EXERCISE DIRECTIONS
Examine the entries and show every line in which the word "vase" is found.

THE RECORDS
##########
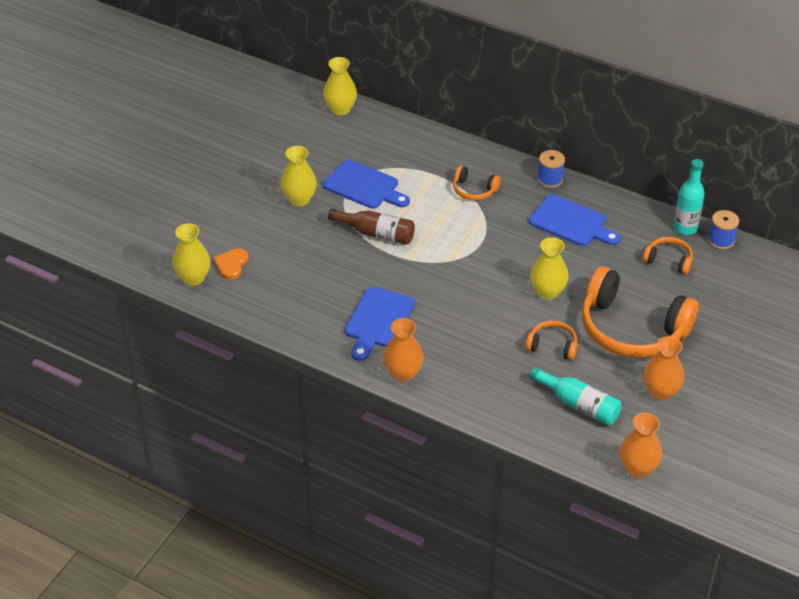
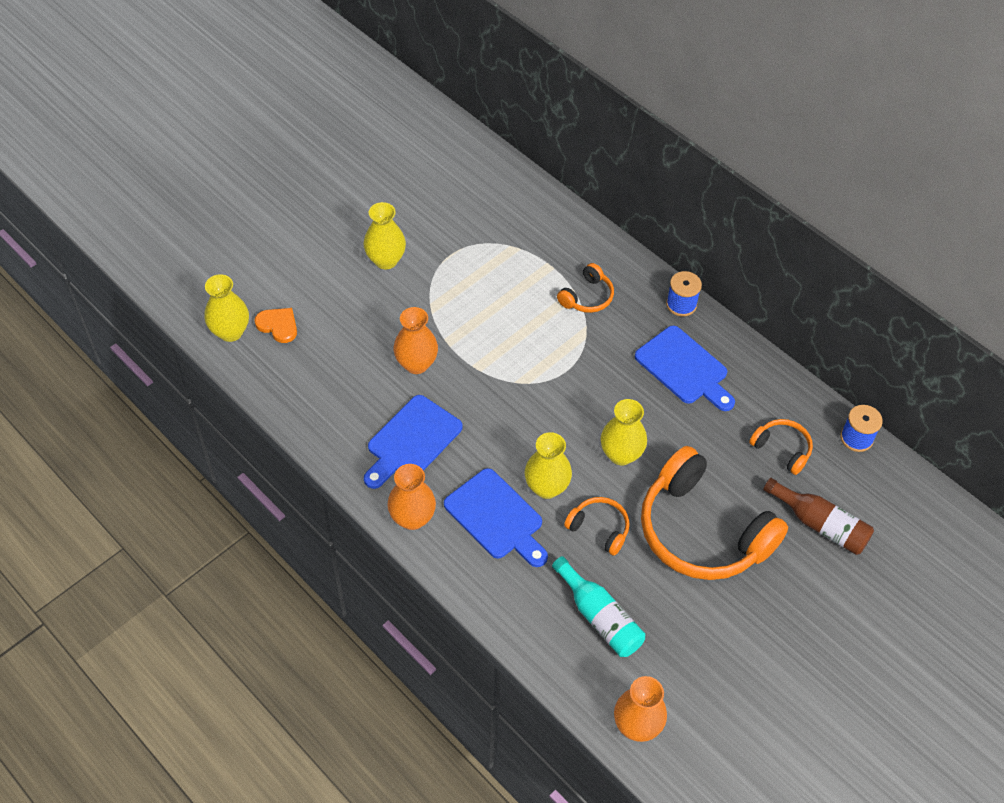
camera: 15 degrees right, 10 degrees up
(231, 265) = (278, 325): orange heart -> orange heart turned 90 degrees clockwise
(340, 109) = (476, 155): yellow vase -> yellow vase (546, 487)
(364, 186) = (464, 261): blue cutting board -> blue cutting board (496, 517)
(376, 233) = (454, 326): brown bottle -> brown bottle (820, 524)
(474, 190) = (587, 297): orange headphones -> orange headphones turned 90 degrees counterclockwise
(660, 392) = (704, 627): orange vase -> orange vase (416, 364)
(685, 228) = (819, 410): turquoise bottle -> none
##########
WRITTEN RESPONSE
(340, 109) = (476, 155): yellow vase -> yellow vase (546, 487)
(660, 392) = (704, 627): orange vase -> orange vase (416, 364)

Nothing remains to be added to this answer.